* PROBLEM *
Your answer is the lines below, exactly, from the one that contains "blue L-shape at (1548, 188): moved 2 px right" through the one that contains "gray line at (317, 467): moved", both included.

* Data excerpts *
::::::::
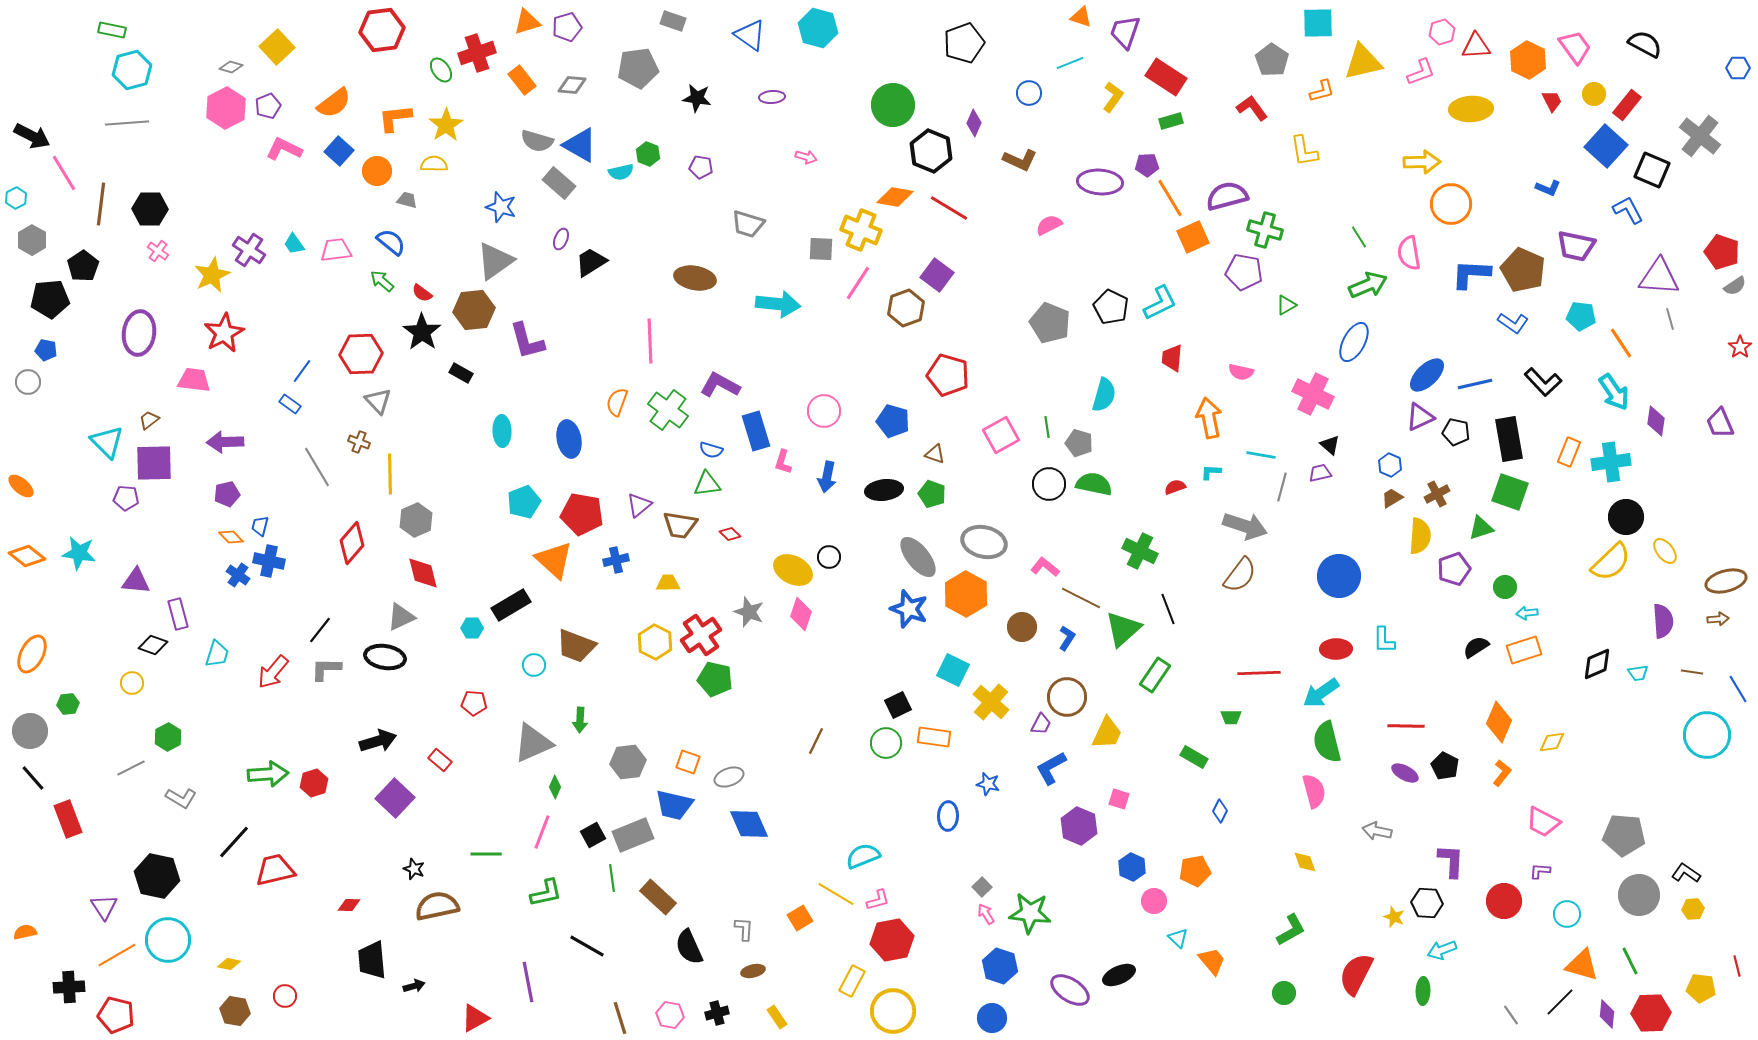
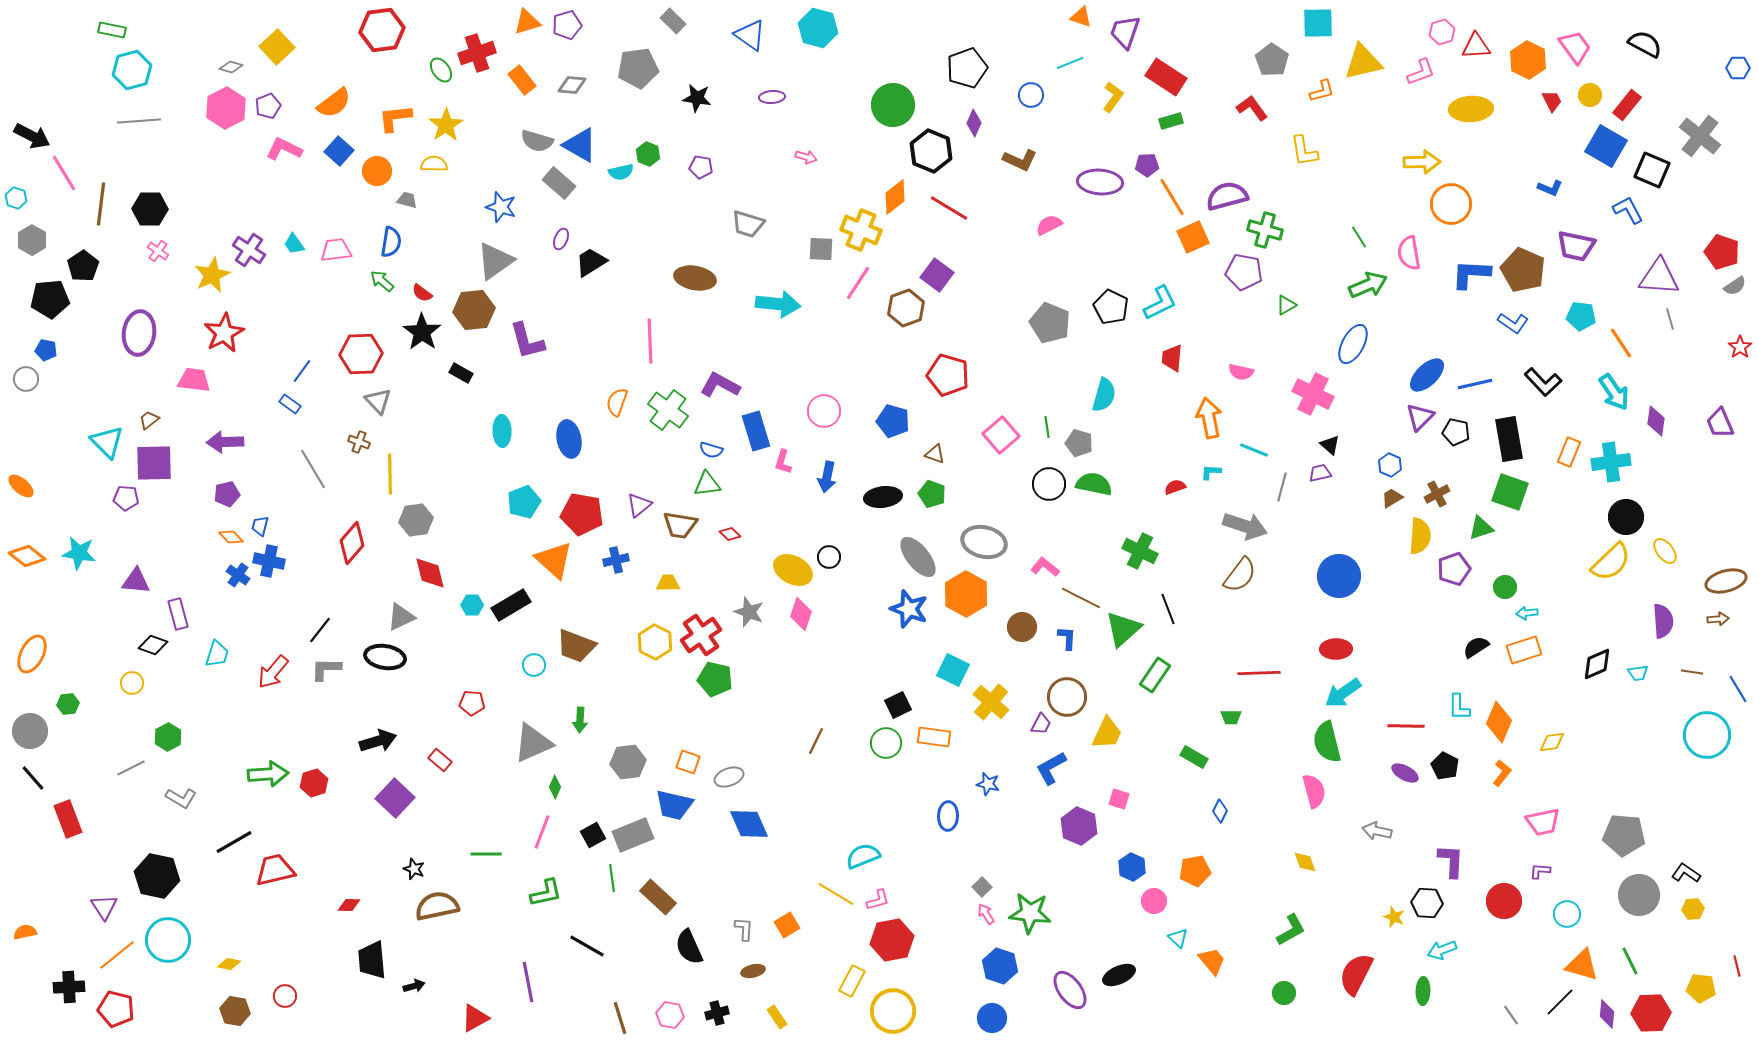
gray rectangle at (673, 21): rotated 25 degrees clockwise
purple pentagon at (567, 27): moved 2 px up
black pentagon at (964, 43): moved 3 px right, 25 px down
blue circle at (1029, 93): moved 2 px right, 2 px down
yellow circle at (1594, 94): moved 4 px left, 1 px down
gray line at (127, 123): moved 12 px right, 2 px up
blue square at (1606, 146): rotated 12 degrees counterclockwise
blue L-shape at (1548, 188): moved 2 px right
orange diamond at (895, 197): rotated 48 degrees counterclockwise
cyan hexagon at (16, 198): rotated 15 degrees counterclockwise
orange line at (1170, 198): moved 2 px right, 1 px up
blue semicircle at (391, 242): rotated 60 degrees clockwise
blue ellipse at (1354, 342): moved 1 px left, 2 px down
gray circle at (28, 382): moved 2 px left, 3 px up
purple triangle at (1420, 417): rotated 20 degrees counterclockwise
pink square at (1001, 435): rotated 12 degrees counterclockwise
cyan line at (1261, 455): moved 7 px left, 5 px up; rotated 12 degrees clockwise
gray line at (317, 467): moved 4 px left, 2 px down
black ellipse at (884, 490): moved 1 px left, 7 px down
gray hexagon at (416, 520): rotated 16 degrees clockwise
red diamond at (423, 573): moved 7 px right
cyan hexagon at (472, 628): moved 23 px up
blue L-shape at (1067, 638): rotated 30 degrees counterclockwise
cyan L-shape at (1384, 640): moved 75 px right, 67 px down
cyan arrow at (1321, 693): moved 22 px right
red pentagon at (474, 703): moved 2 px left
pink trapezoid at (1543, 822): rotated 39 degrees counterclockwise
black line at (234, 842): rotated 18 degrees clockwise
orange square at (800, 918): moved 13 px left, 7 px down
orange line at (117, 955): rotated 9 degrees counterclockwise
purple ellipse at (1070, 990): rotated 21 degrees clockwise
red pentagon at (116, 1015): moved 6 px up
::::::::
* TASK RESPONSE *
blue L-shape at (1548, 188): moved 2 px right
orange diamond at (895, 197): rotated 48 degrees counterclockwise
cyan hexagon at (16, 198): rotated 15 degrees counterclockwise
orange line at (1170, 198): moved 2 px right, 1 px up
blue semicircle at (391, 242): rotated 60 degrees clockwise
blue ellipse at (1354, 342): moved 1 px left, 2 px down
gray circle at (28, 382): moved 2 px left, 3 px up
purple triangle at (1420, 417): rotated 20 degrees counterclockwise
pink square at (1001, 435): rotated 12 degrees counterclockwise
cyan line at (1261, 455): moved 7 px left, 5 px up; rotated 12 degrees clockwise
gray line at (317, 467): moved 4 px left, 2 px down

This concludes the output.